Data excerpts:
++++++++++

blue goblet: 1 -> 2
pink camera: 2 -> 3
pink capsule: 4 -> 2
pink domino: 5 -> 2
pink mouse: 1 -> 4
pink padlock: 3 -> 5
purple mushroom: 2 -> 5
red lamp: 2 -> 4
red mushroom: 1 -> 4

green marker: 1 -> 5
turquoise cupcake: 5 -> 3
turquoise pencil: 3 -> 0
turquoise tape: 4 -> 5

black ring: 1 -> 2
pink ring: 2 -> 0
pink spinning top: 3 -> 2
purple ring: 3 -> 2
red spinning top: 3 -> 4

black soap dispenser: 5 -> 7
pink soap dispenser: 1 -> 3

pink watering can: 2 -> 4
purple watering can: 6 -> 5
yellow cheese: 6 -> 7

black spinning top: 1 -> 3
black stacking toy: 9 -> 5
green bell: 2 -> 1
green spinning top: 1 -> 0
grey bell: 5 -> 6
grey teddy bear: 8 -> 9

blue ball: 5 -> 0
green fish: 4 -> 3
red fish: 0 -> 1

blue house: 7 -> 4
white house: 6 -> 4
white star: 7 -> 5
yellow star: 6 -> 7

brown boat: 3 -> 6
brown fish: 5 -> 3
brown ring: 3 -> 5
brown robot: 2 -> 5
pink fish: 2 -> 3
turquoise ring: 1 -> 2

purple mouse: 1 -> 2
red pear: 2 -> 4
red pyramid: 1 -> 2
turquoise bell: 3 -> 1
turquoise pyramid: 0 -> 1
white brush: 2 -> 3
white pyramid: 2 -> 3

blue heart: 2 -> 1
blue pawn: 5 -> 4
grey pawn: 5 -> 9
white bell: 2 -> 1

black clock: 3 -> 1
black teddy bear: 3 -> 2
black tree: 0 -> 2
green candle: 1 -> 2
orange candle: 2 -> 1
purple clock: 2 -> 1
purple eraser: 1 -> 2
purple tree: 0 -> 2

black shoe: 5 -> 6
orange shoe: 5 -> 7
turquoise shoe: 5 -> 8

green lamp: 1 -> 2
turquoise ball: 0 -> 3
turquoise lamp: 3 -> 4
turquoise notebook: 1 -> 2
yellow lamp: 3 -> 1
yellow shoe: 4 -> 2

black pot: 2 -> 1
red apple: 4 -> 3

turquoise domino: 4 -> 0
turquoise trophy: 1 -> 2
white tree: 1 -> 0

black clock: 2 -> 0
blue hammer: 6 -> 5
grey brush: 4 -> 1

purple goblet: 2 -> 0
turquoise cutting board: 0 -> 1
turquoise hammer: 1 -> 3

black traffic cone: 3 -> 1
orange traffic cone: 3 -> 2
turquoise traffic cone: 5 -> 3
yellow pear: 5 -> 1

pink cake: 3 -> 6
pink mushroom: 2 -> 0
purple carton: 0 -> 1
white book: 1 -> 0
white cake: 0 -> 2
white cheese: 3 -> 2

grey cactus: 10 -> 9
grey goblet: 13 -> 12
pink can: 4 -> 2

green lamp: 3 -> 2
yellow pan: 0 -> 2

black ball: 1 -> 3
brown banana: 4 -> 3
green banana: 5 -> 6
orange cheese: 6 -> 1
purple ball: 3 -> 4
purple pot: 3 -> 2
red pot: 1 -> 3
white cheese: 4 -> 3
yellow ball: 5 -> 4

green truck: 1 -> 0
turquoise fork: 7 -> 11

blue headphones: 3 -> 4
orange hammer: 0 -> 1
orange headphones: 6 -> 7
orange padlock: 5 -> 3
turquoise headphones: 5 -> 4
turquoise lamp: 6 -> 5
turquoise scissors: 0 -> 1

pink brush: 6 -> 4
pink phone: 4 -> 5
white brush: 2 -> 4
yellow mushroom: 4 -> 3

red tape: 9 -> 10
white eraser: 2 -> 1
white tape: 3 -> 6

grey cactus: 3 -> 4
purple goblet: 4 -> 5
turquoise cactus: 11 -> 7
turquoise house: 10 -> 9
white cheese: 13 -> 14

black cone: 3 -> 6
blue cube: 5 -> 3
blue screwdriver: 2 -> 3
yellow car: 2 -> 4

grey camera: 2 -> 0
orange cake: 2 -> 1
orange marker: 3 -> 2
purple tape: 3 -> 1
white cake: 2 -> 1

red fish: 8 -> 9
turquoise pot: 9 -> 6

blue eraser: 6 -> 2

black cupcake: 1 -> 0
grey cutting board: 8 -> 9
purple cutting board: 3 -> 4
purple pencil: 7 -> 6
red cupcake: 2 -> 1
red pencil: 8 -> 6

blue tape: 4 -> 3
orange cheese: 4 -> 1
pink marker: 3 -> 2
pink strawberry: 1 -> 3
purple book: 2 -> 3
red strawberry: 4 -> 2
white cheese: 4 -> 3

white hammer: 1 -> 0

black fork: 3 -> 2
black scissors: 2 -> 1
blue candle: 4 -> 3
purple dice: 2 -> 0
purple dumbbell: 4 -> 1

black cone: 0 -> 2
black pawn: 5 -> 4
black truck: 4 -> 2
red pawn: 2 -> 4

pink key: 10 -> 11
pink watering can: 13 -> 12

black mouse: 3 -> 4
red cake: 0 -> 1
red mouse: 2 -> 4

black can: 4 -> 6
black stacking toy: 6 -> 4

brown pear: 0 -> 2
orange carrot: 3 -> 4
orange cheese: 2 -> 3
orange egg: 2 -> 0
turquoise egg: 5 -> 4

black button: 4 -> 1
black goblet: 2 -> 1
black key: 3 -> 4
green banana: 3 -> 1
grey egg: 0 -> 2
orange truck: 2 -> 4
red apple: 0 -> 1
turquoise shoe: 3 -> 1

++++++++++

How to complete this task -> Count the lines above in which the string "lamp" occurs. Give that number and nothing else.

Exercise response -> 6